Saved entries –
----------------

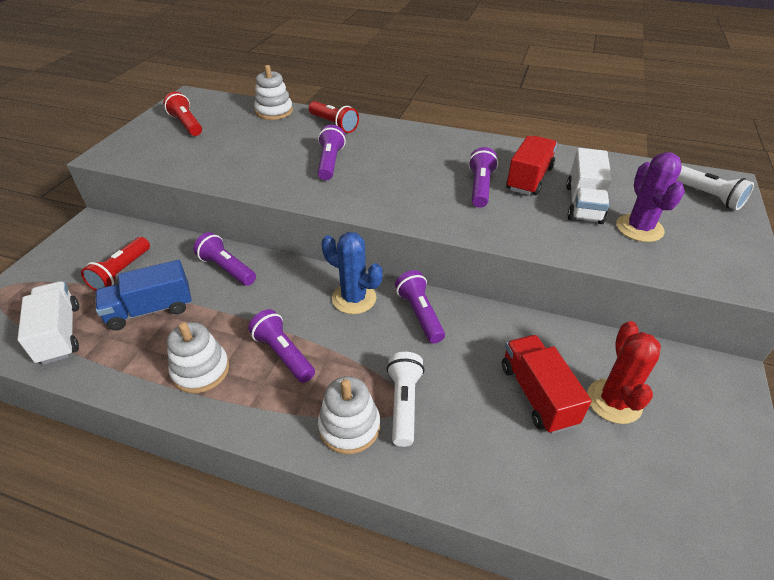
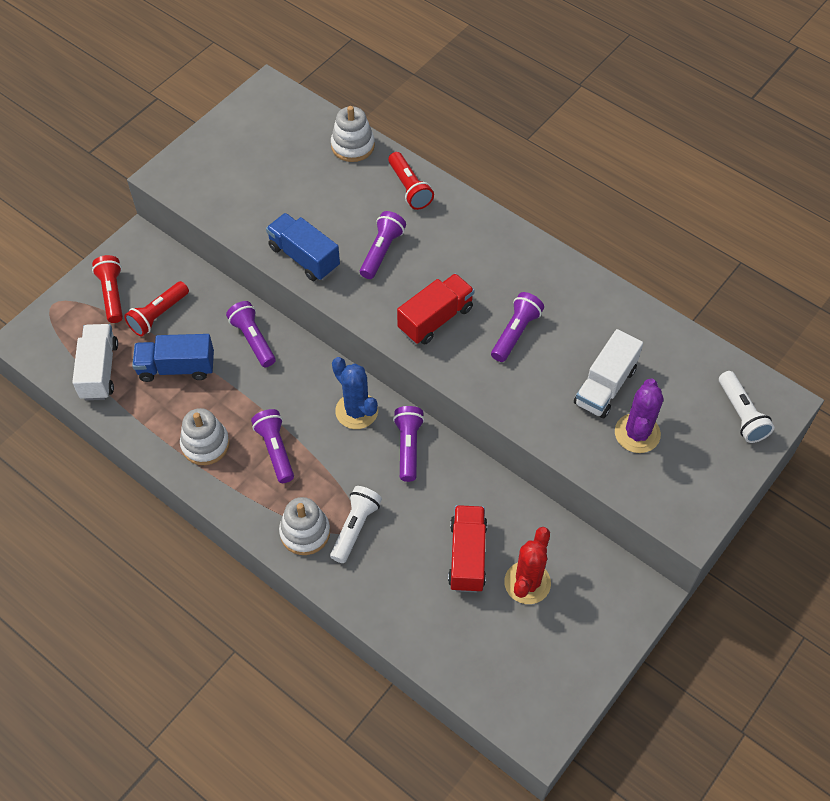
camera: 20 degrees right, 15 degrees up
(186, 124) = (254, 144): red flashlight -> red flashlight (112, 294)
(259, 179) = (304, 257): none -> blue truck
(529, 179) = (573, 335): red truck -> red truck (435, 319)

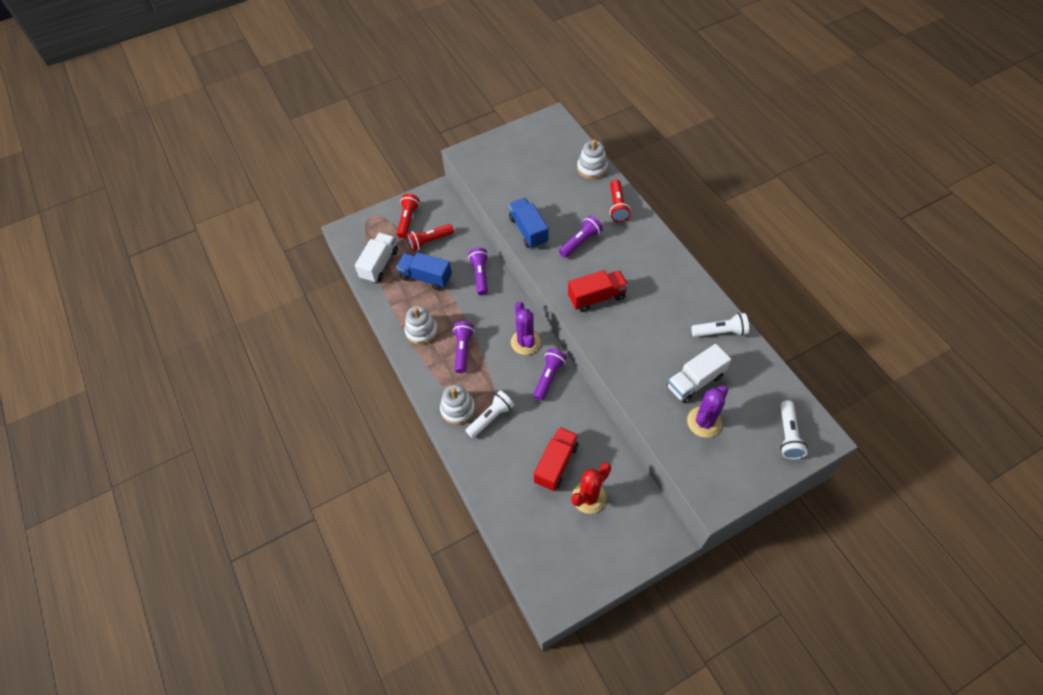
camera: 25 degrees right, 0 degrees up
(356, 411) = (525, 342): blue cactus -> purple cactus
(515, 333) = (647, 324): purple flashlight -> none
(609, 313) = (720, 332): none -> white flashlight

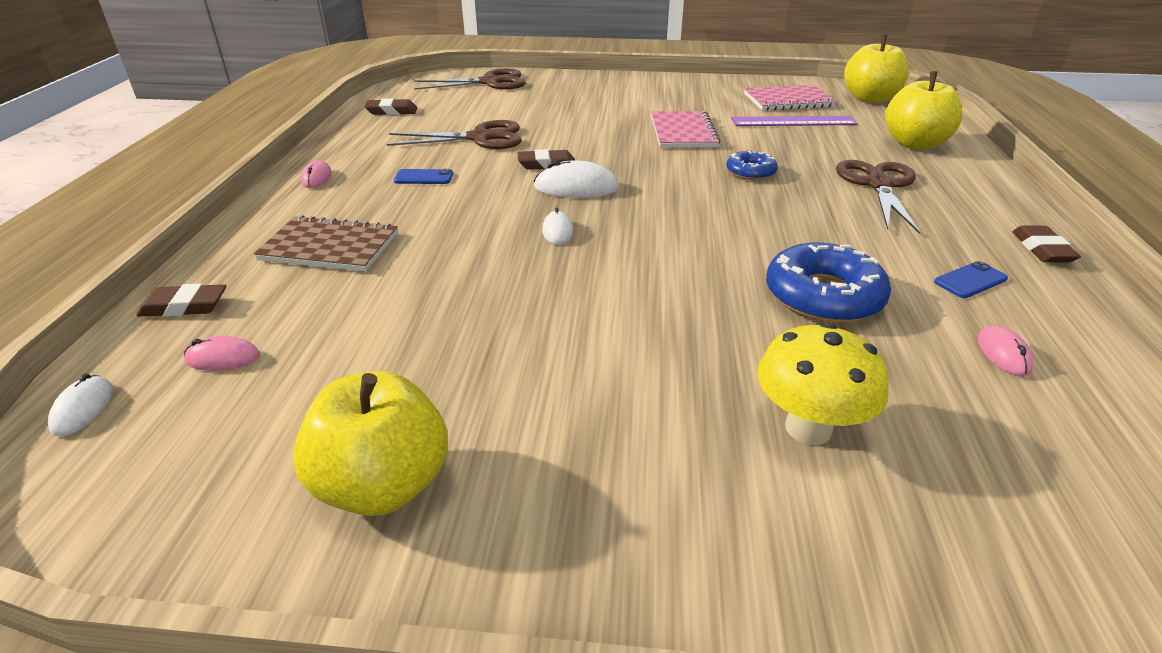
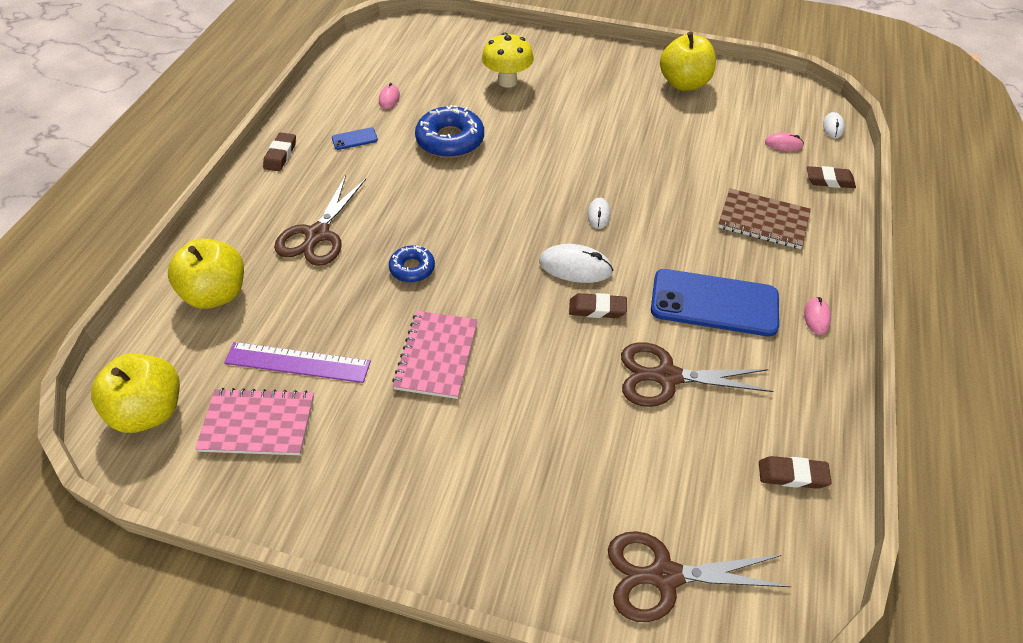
camera: 170 degrees left, 15 degrees up
(424, 177) = (714, 303): blue phone -> blue phone, size x2.38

----------------

Task details – Please retype the whole of the data precisely, omitting pictures.

Response –
camera: 20 degrees right, 15 degrees up
(186, 124) = (254, 144): red flashlight -> red flashlight (112, 294)
(259, 179) = (304, 257): none -> blue truck
(529, 179) = (573, 335): red truck -> red truck (435, 319)

camera: 25 degrees right, 0 degrees up
(356, 411) = (525, 342): blue cactus -> purple cactus
(515, 333) = (647, 324): purple flashlight -> none
(609, 313) = (720, 332): none -> white flashlight

camera: 170 degrees left, 15 degrees up
(424, 177) = (714, 303): blue phone -> blue phone, size x2.38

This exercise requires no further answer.